- Exercise requirements -
What is the number of lines in the data below that contain "slope"? Answer with that number and no other words.

- Data section -
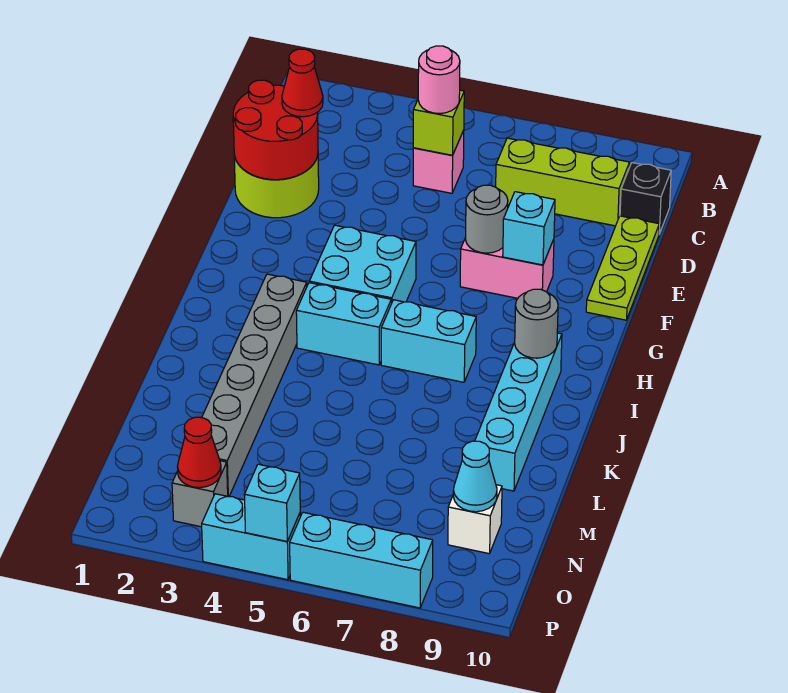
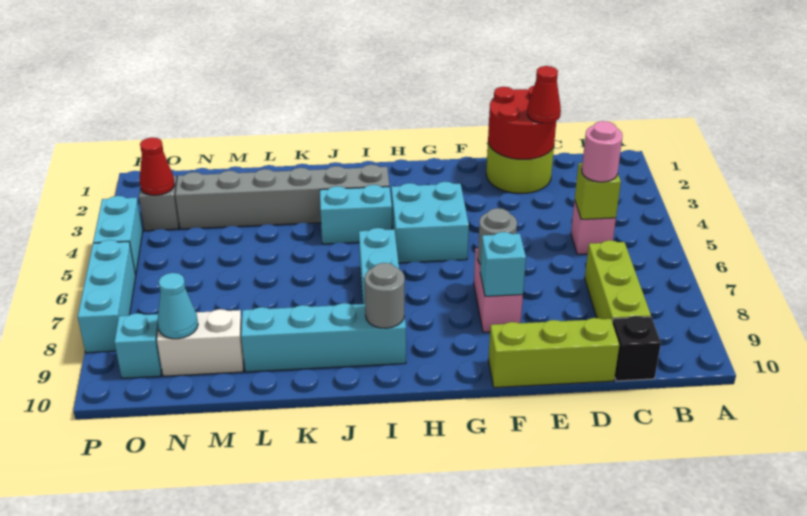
lime 1x3 plate [586,216,659,320] -> lime 1x3 brick [488,318,619,388]
cyan 1x2 brick [296,283,391,365] -> cyan 1x2 brick turned to [320,185,392,244]
white 1x1 brick [448,485,502,554] -> white 1x2 brick [157,309,244,376]
cyan 1x1 brick [244,464,300,541] -> cyan 1x1 brick moved to [115,313,162,378]

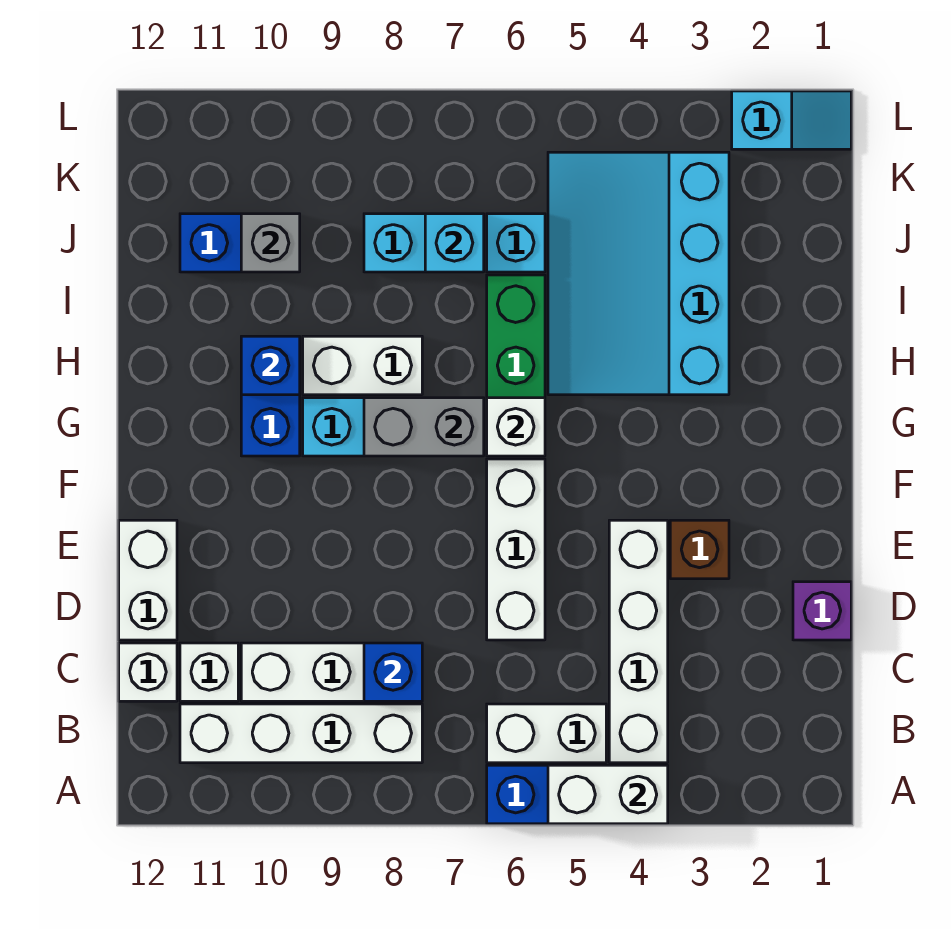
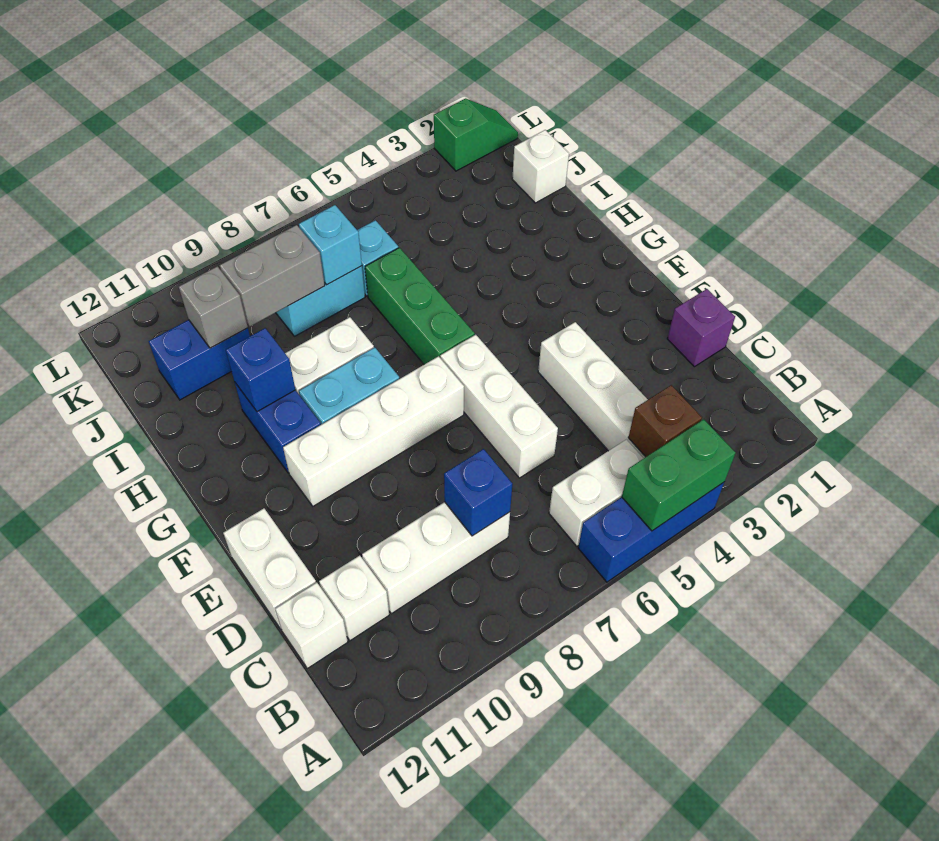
white 1x2 brick [548,765,668,824] -> green 1x2 brick [622,419,736,531]
white 1x4 brick [180,704,422,763] -> white 1x4 brick moved to [283,356,464,506]
brown 1x1 brick [670,520,729,579] -> brown 1x1 brick moved to [628,385,702,457]
white 1x1 brick [487,398,545,456] -> white 1x1 brick moved to [512,130,569,203]
grey 1x2 brick [364,398,484,456] -> grey 1x2 brick moved to [220,225,325,326]
cyan 3x4 slope [548,152,729,395] -> none
cyan 1x2 slope [732,91,851,149] -> green 1x2 slope [434,98,518,171]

- The answer -
2